## WHAT IS REQUIRED
Your answer must match the records word for word and contain no pictures.

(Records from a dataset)
★ ★ ★ ★

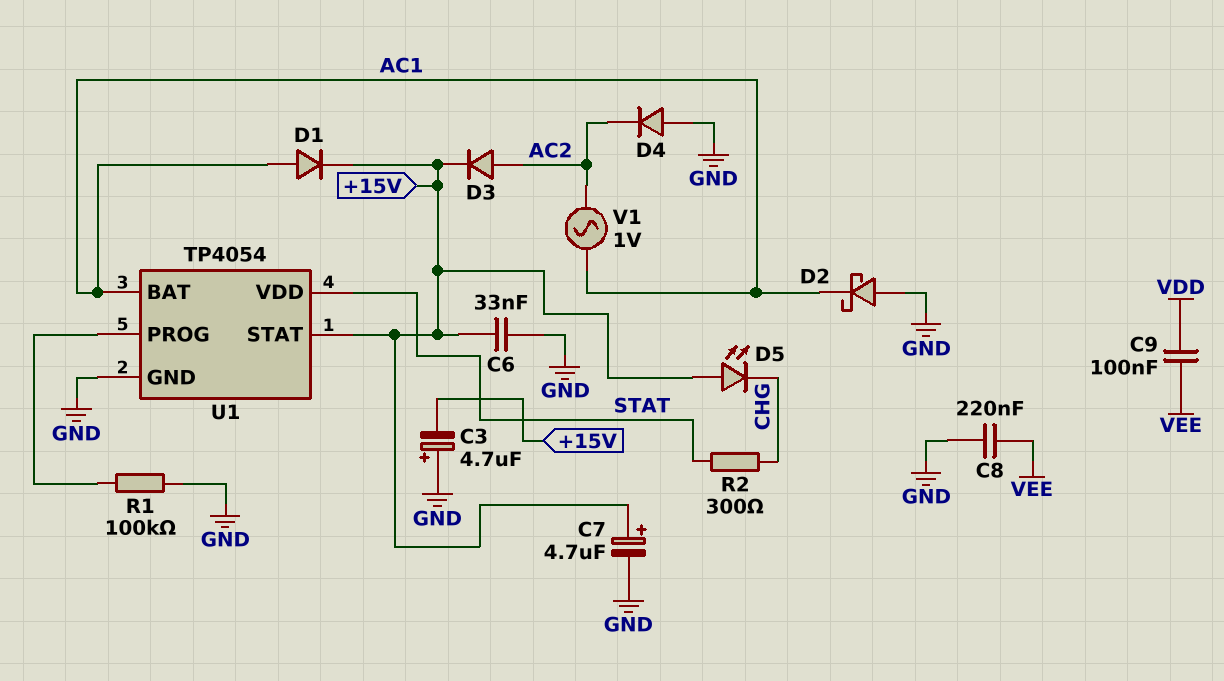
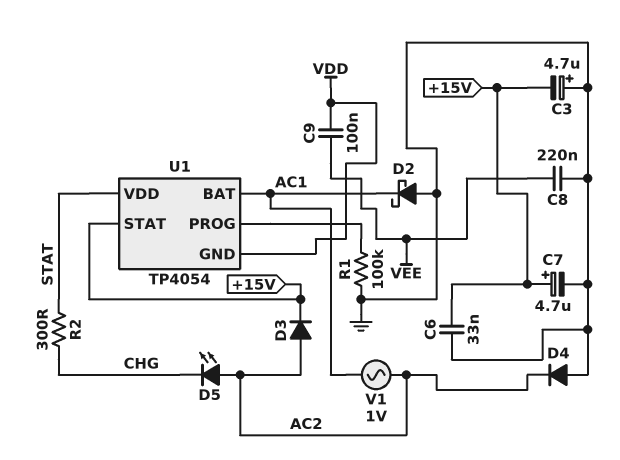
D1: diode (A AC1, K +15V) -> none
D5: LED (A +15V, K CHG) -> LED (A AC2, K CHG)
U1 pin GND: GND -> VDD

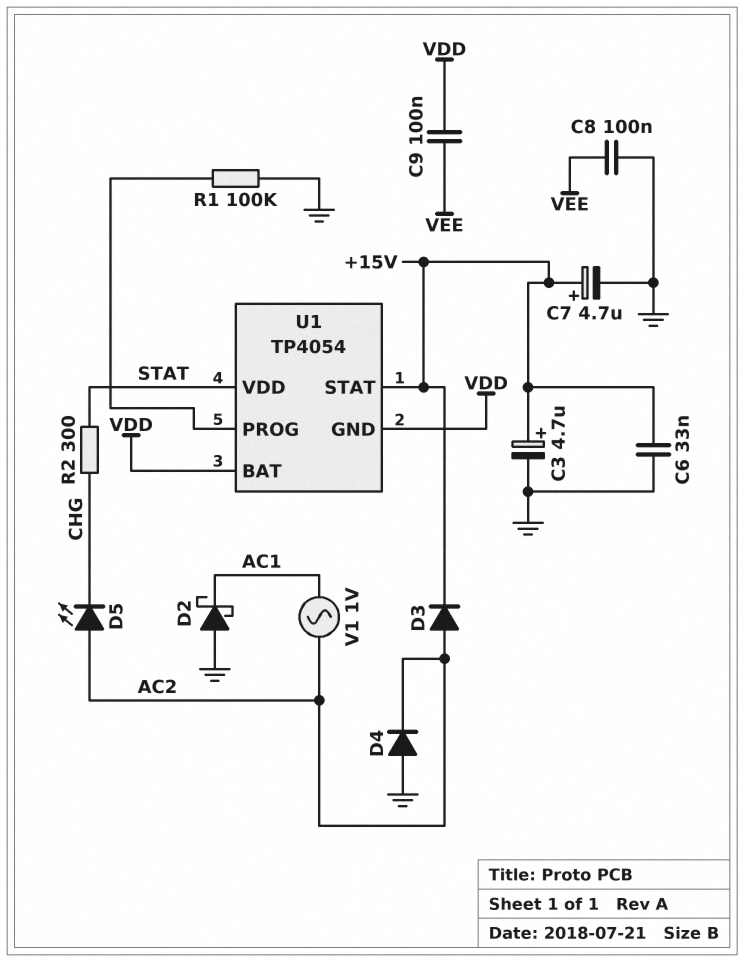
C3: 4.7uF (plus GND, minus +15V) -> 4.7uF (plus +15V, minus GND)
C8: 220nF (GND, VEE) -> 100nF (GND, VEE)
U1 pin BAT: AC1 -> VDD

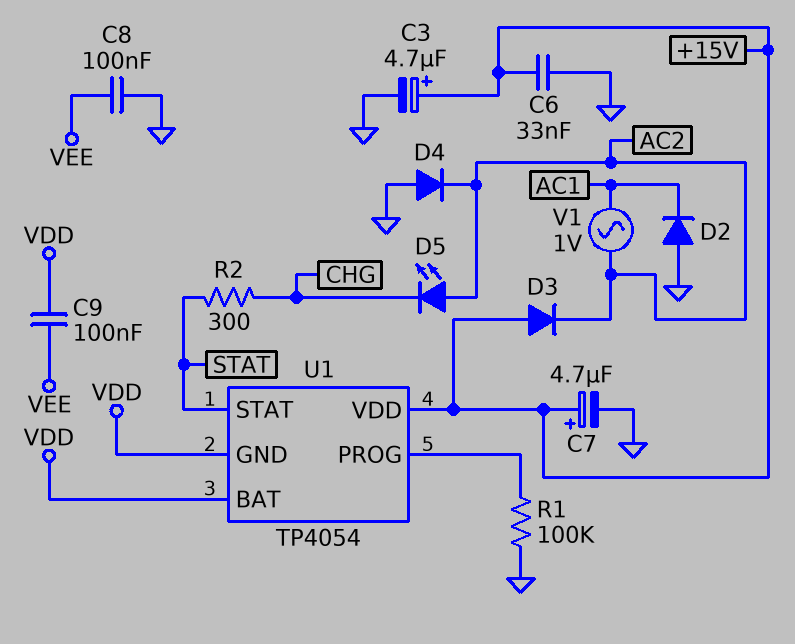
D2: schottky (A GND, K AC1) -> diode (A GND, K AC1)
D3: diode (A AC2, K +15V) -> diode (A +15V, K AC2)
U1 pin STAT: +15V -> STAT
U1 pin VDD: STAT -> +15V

★ ★ ★ ★

## TASK ANSWER
D1: diode (A AC1, K +15V) -> none
D5: LED (A +15V, K CHG) -> LED (A AC2, K CHG)
U1 pin GND: GND -> VDD

C3: 4.7uF (plus GND, minus +15V) -> 4.7uF (plus +15V, minus GND)
C8: 220nF (GND, VEE) -> 100nF (GND, VEE)
U1 pin BAT: AC1 -> VDD

D2: schottky (A GND, K AC1) -> diode (A GND, K AC1)
D3: diode (A AC2, K +15V) -> diode (A +15V, K AC2)
U1 pin STAT: +15V -> STAT
U1 pin VDD: STAT -> +15V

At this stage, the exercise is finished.